== Task to complete ==
Count the lines below that contain the string "kern". Give only the number.
______
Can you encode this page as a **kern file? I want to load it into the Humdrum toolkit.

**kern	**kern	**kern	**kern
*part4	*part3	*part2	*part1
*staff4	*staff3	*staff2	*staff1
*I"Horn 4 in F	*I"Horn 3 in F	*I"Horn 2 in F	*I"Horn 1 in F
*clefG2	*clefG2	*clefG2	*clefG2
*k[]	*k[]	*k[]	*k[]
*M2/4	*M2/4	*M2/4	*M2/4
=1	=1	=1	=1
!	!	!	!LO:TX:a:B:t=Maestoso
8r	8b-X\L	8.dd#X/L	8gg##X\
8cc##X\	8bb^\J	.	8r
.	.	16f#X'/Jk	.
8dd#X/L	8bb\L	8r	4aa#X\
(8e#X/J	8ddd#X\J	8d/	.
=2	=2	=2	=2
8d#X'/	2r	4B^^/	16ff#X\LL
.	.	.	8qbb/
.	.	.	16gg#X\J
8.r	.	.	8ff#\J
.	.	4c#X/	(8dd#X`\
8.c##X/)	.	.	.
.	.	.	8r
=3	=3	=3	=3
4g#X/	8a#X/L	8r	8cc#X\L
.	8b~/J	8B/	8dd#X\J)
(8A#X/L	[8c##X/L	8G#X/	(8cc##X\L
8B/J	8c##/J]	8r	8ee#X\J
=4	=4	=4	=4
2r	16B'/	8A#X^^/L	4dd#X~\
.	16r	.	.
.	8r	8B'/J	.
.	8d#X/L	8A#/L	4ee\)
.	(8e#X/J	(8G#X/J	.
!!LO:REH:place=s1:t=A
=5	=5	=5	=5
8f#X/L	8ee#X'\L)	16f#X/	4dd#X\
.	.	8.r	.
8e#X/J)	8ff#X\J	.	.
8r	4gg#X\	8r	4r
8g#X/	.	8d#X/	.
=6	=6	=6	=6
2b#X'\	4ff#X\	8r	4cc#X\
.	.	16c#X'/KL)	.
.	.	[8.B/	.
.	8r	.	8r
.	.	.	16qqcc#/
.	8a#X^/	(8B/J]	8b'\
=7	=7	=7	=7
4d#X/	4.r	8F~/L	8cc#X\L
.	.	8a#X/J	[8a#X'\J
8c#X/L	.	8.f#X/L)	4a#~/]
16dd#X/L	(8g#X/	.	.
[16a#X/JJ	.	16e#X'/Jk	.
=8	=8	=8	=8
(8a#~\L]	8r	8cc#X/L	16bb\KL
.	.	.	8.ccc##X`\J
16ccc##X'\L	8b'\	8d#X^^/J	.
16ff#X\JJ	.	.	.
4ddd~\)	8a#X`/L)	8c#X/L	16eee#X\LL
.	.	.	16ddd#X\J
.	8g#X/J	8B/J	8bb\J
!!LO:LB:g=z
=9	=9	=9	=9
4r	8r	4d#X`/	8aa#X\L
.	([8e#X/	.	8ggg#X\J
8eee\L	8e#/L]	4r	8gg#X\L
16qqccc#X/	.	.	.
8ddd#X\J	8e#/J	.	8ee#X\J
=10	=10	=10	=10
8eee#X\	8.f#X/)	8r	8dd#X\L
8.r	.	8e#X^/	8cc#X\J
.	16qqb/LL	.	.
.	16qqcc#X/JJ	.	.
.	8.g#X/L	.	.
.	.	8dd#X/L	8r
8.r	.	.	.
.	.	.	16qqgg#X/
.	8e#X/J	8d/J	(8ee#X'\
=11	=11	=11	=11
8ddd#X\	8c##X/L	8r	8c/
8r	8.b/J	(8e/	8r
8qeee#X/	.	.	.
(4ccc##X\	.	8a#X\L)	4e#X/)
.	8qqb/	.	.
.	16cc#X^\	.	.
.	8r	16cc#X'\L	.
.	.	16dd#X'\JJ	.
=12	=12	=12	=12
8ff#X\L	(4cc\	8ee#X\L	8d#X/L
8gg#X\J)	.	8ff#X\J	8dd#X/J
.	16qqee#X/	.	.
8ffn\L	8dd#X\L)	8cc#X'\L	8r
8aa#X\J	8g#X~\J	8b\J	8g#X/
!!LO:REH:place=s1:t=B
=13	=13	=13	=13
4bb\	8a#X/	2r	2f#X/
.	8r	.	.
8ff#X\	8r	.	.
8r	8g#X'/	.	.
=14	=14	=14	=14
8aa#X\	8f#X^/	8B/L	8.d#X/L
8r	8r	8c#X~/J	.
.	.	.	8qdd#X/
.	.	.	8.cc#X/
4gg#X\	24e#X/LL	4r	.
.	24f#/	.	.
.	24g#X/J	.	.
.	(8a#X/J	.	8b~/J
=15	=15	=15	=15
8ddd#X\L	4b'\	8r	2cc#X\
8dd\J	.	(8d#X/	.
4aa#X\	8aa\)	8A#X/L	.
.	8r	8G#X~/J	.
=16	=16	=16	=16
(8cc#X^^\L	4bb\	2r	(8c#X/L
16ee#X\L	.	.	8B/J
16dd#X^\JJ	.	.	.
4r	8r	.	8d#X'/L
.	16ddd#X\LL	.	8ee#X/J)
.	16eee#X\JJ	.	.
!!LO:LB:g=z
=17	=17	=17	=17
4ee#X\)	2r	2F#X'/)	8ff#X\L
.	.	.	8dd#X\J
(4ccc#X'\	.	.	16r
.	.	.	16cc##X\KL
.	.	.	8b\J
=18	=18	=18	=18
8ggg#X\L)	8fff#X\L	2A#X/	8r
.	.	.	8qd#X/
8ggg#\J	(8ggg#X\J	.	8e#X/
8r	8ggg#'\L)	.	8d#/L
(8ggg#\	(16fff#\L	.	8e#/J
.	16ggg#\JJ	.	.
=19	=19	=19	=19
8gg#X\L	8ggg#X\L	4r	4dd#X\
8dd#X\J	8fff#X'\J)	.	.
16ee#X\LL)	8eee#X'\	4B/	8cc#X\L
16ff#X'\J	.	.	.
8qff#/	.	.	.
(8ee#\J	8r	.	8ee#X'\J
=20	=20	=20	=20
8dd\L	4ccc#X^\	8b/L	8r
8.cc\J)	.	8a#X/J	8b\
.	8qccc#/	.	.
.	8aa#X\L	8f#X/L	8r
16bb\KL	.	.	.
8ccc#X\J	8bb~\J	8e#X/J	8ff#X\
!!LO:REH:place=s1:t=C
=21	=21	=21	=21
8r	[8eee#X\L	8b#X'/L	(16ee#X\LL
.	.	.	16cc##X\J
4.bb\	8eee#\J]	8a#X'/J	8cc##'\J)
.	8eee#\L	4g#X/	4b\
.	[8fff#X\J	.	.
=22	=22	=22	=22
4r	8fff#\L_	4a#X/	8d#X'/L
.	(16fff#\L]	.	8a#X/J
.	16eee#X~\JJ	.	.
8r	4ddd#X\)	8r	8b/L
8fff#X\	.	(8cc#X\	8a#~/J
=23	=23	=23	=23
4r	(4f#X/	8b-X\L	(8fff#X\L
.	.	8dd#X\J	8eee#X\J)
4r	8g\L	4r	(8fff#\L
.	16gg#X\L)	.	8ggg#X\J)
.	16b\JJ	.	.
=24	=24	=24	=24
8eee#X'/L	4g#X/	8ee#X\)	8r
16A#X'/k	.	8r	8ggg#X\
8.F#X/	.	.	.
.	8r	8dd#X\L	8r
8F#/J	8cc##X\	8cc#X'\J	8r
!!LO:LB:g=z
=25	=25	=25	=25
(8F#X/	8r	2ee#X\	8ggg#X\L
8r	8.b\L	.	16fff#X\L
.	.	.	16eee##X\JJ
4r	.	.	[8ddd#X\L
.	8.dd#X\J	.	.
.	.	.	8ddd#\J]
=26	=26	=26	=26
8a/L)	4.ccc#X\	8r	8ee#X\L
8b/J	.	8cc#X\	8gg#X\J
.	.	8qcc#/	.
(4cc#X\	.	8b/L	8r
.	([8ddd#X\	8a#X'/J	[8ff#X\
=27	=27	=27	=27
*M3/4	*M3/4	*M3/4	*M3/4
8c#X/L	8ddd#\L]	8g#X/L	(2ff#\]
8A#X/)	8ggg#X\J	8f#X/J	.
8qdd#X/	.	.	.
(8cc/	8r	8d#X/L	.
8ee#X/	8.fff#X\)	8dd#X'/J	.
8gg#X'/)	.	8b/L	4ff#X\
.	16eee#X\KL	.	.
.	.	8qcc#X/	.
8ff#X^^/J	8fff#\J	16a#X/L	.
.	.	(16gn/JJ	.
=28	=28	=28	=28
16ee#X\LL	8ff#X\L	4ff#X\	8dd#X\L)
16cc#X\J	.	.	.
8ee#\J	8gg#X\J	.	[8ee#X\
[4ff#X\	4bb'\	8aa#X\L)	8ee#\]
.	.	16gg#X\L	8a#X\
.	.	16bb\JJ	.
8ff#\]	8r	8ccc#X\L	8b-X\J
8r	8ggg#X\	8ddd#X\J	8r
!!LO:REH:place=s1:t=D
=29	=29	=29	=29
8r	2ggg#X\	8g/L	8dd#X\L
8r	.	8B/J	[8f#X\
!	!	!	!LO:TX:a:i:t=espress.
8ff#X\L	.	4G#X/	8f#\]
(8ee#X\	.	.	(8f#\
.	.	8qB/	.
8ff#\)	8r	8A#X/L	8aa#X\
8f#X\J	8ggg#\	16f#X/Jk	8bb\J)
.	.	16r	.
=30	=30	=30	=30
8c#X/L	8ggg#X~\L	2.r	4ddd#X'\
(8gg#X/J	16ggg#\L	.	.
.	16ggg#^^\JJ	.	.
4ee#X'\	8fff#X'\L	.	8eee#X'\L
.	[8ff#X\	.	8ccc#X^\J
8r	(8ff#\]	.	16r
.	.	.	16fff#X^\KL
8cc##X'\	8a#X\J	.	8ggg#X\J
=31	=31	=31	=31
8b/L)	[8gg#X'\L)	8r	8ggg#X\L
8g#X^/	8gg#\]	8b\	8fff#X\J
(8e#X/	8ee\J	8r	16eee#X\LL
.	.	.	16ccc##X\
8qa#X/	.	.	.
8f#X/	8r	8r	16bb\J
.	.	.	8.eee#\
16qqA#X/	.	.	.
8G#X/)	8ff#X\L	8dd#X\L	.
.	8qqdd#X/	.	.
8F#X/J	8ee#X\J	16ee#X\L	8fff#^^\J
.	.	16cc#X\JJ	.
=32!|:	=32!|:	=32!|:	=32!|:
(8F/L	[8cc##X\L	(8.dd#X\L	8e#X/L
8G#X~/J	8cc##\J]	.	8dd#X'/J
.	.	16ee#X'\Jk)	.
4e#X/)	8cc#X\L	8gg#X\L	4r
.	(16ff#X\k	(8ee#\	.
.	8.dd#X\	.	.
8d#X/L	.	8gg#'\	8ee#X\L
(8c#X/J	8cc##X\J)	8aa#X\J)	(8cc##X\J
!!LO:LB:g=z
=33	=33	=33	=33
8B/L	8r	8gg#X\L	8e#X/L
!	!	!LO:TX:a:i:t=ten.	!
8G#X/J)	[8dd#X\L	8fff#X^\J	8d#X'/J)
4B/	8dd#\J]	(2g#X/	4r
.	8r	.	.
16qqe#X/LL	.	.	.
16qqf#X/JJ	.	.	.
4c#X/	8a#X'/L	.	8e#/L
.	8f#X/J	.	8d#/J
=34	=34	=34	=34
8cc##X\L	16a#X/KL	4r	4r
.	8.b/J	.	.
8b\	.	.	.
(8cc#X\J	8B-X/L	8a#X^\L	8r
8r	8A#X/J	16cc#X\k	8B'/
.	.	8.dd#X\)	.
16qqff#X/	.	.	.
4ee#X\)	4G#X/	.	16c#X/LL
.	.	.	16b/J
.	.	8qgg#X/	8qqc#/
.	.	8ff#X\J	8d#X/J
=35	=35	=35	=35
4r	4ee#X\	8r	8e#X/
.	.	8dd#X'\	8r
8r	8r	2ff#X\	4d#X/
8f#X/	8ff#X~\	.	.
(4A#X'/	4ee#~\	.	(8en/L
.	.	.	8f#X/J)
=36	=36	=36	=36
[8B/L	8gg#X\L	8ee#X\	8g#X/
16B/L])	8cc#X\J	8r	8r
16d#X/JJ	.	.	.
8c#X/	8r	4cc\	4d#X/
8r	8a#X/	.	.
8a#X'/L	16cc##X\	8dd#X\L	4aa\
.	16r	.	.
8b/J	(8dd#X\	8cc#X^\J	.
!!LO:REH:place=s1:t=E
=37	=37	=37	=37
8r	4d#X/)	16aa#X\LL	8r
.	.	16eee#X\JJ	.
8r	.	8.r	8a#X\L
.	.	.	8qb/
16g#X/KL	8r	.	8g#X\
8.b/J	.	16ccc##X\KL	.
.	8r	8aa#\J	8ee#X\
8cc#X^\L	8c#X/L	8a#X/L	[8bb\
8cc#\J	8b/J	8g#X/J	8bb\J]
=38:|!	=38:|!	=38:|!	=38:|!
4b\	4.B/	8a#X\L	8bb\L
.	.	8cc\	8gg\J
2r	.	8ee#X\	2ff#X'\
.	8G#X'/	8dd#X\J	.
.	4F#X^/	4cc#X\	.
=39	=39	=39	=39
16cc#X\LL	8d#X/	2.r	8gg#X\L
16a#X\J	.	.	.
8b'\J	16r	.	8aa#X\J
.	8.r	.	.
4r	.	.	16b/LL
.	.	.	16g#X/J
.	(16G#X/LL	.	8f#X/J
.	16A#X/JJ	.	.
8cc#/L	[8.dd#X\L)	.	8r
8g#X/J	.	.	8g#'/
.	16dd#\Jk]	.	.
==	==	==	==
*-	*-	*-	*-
______
== Written reply ==
2